▸ What you need to do
Show every line in the records below that contains the word "star".

▸ Data provided

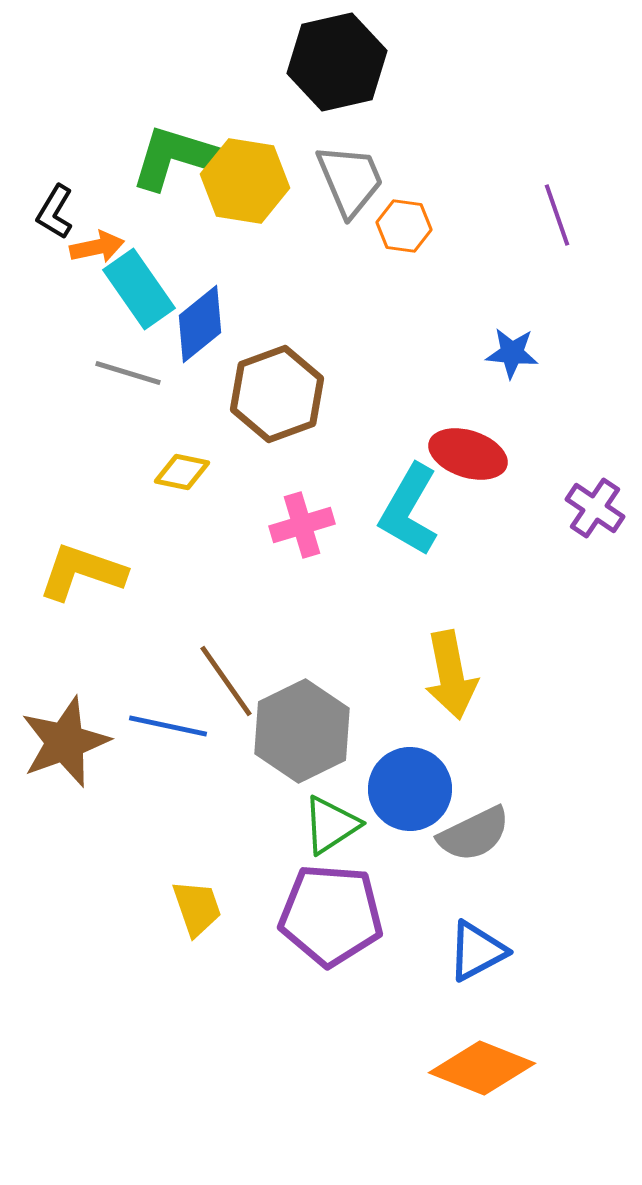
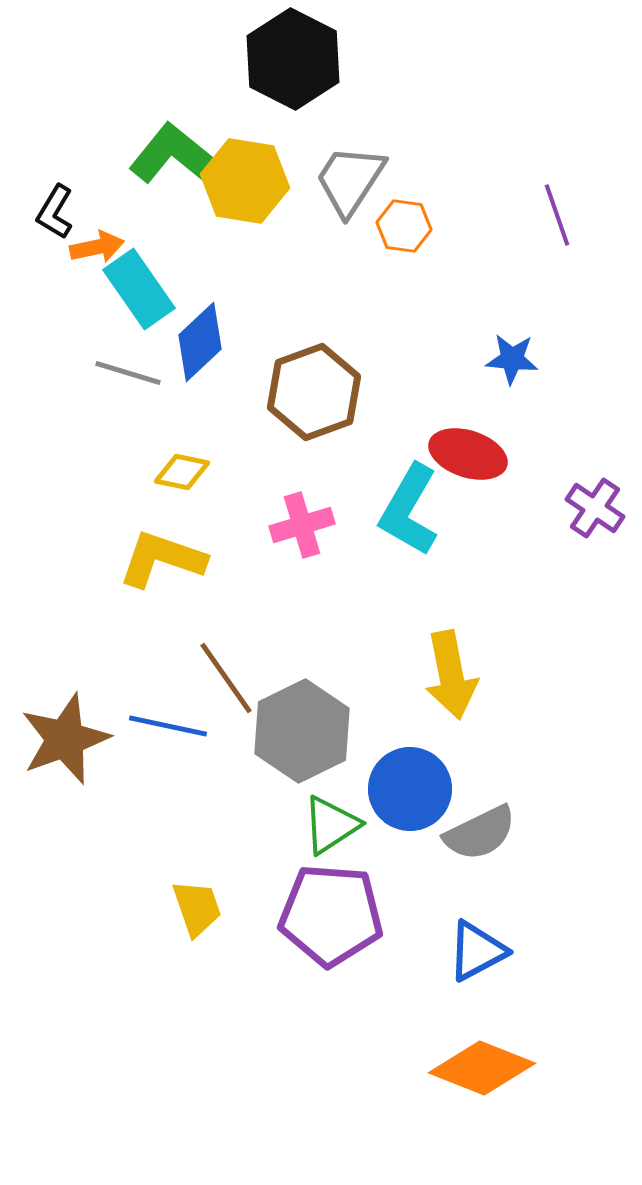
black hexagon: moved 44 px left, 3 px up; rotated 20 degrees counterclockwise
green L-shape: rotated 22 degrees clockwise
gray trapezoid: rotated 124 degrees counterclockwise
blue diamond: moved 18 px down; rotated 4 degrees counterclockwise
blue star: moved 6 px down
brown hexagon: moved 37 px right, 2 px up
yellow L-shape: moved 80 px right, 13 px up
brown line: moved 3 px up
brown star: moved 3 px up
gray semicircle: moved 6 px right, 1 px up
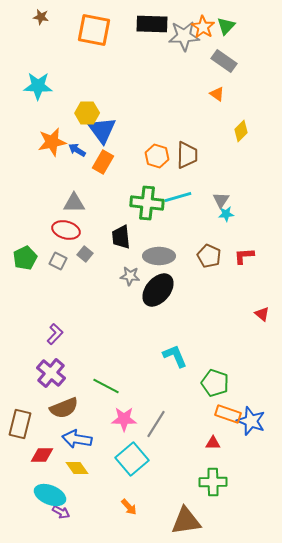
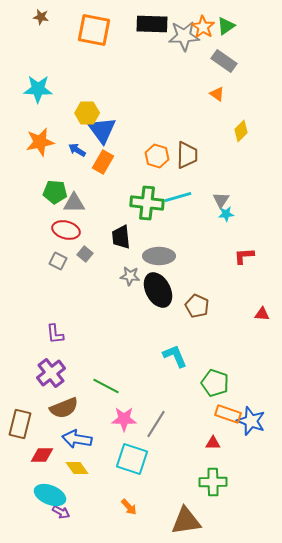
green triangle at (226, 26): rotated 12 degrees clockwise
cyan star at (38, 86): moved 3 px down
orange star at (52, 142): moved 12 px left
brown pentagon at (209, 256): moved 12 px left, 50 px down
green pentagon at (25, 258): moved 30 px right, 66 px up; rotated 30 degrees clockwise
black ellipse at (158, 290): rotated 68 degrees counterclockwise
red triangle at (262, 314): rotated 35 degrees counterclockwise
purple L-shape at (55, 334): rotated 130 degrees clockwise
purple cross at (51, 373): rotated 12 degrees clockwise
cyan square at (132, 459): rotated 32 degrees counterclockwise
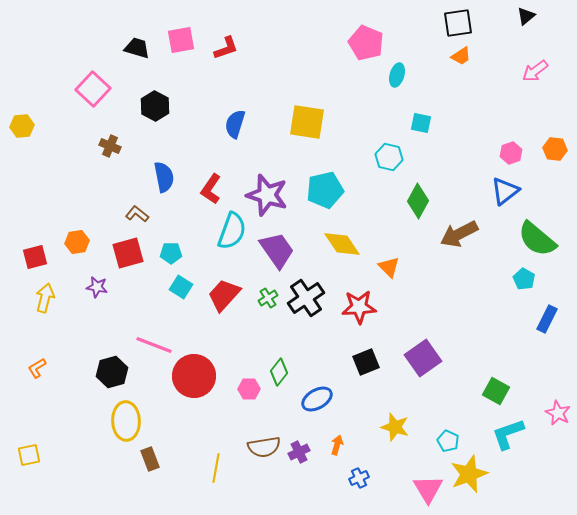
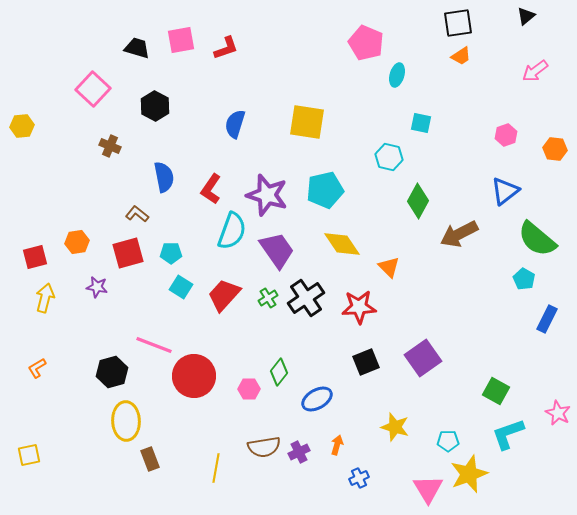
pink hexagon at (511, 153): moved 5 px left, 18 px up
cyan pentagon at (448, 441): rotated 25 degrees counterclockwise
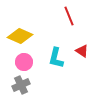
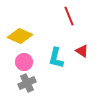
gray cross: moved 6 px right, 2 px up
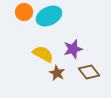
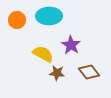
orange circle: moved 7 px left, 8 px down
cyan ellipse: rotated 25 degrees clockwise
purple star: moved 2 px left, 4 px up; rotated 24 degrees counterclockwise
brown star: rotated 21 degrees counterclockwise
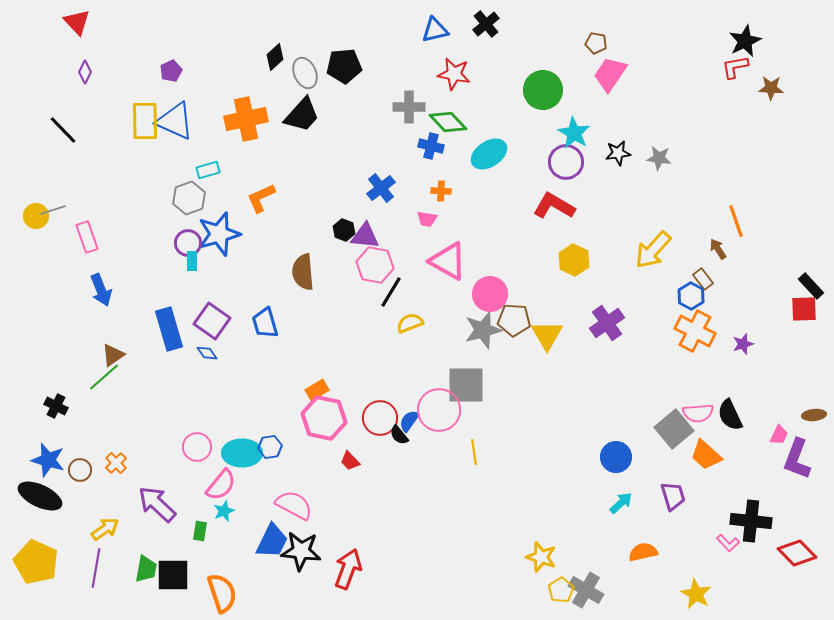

▸ Reply
blue star: moved 6 px down
brown star: moved 3 px up
cyan star at (38, 86): moved 3 px down
orange star at (52, 142): moved 12 px left
purple star: moved 2 px left, 4 px up; rotated 24 degrees counterclockwise
brown star: rotated 21 degrees counterclockwise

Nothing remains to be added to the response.